> [WHAT NEEDS TO BE DONE]: Please give the entries below again exactly, omitting every picture.

RECORDS SHOWN below:

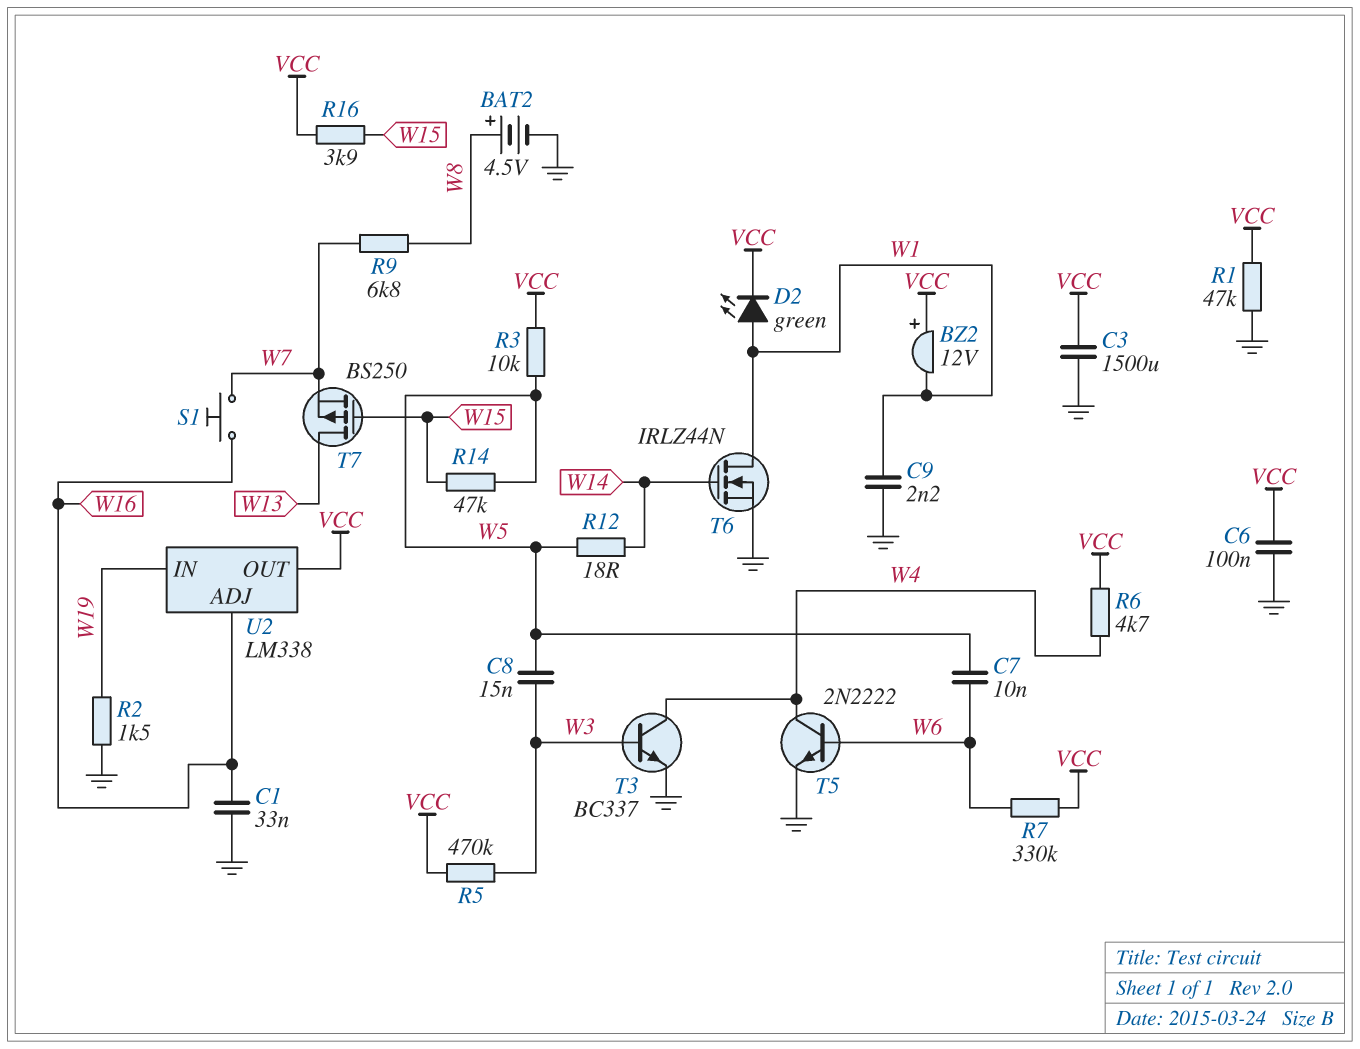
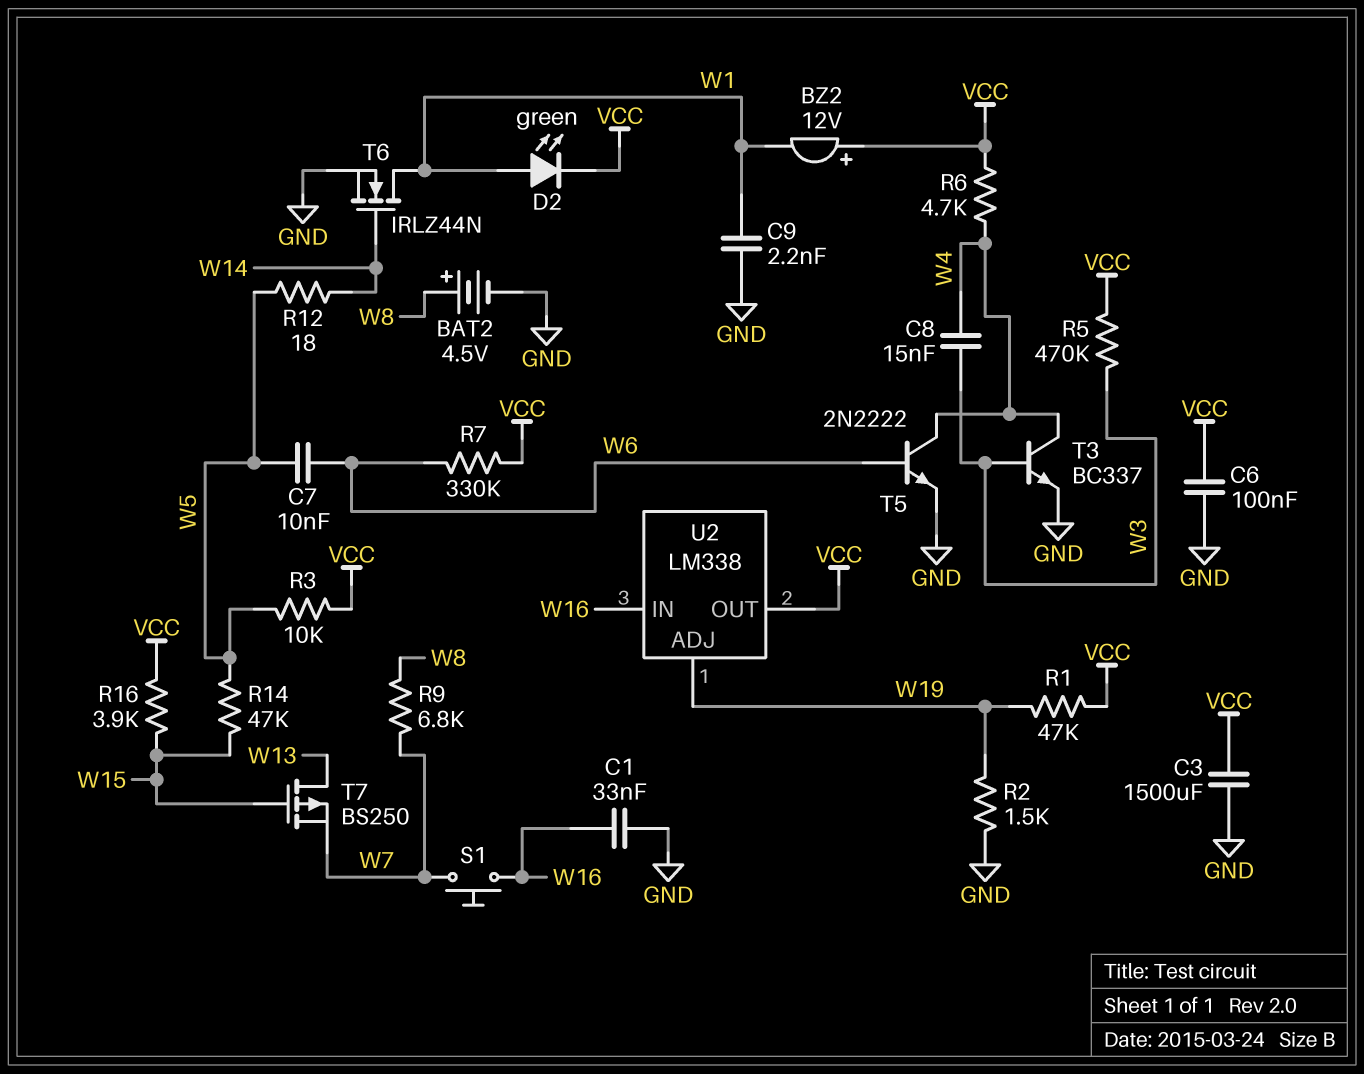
C8: 15nF (W3, W5) -> 15nF (W3, W4)
R1: 47k (GND, VCC) -> 47k (VCC, W19)
U2 pin ADJ: W16 -> W19
U2 pin IN: W19 -> W16

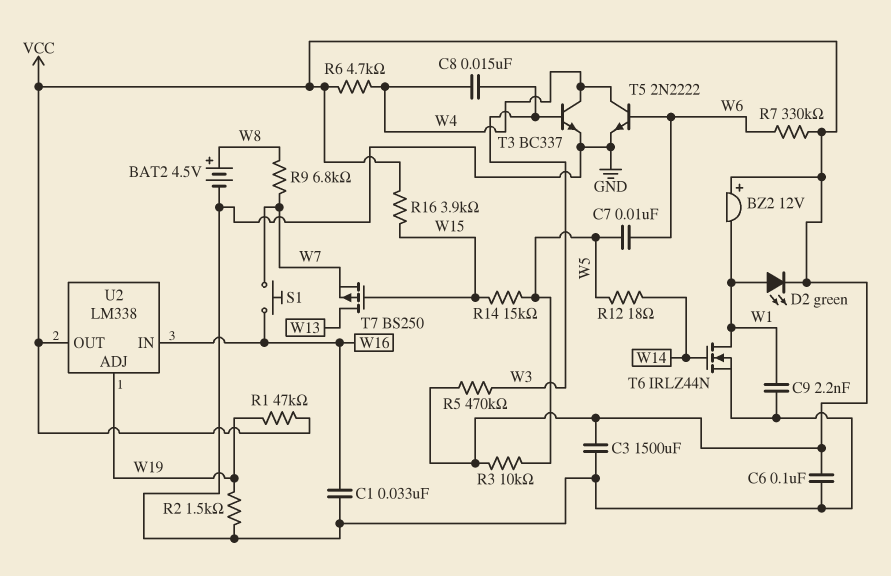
R14: 47k (W5, W15) -> 15k (W5, W15)

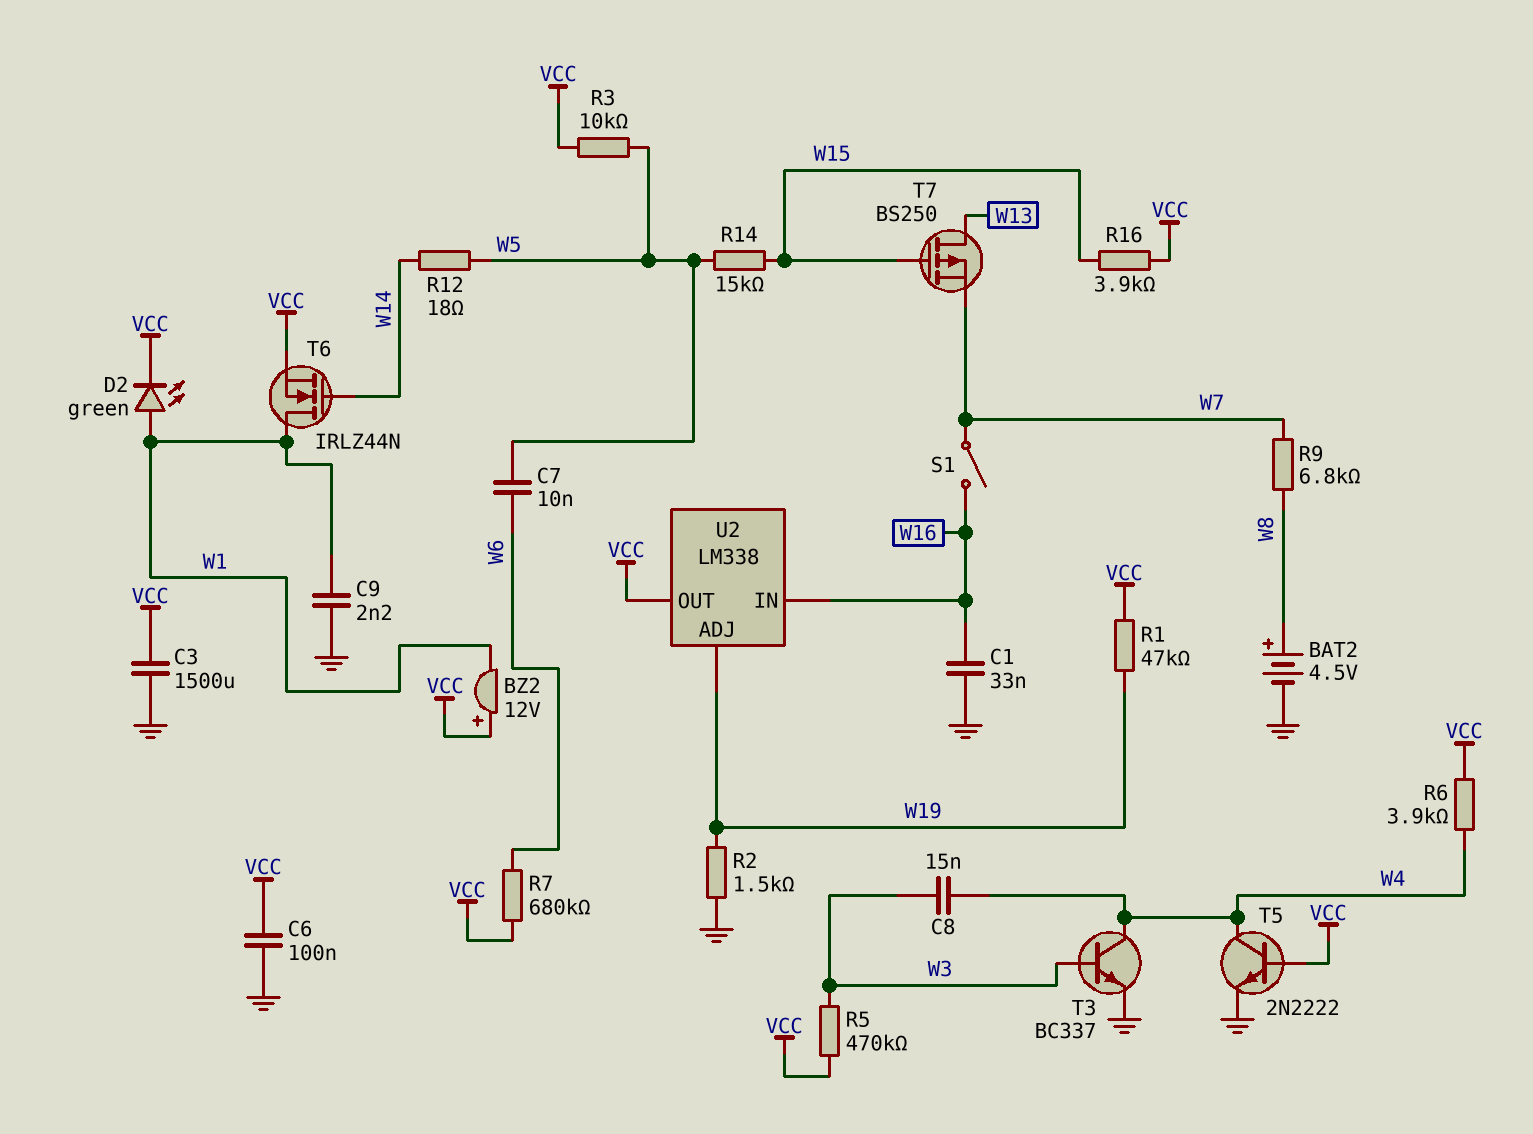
R6: 4.7k (VCC, W4) -> 3.9k (VCC, W4)
R7: 330k (VCC, W6) -> 680k (VCC, W6)
S1: button (W7, W16) -> switch (W7, W16)
T5: NPN 2N2222 (B W6, C W4, E GND) -> NPN 2N2222 (B VCC, C W4, E GND)
T6: NMOS IRLZ44N (G W14, D W1, S GND) -> NMOS IRLZ44N (G W14, D W1, S VCC)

End of RECORDS SHOWN.

> [TASK OUTPUT]:
C8: 15nF (W3, W5) -> 15nF (W3, W4)
R1: 47k (GND, VCC) -> 47k (VCC, W19)
U2 pin ADJ: W16 -> W19
U2 pin IN: W19 -> W16

R14: 47k (W5, W15) -> 15k (W5, W15)

R6: 4.7k (VCC, W4) -> 3.9k (VCC, W4)
R7: 330k (VCC, W6) -> 680k (VCC, W6)
S1: button (W7, W16) -> switch (W7, W16)
T5: NPN 2N2222 (B W6, C W4, E GND) -> NPN 2N2222 (B VCC, C W4, E GND)
T6: NMOS IRLZ44N (G W14, D W1, S GND) -> NMOS IRLZ44N (G W14, D W1, S VCC)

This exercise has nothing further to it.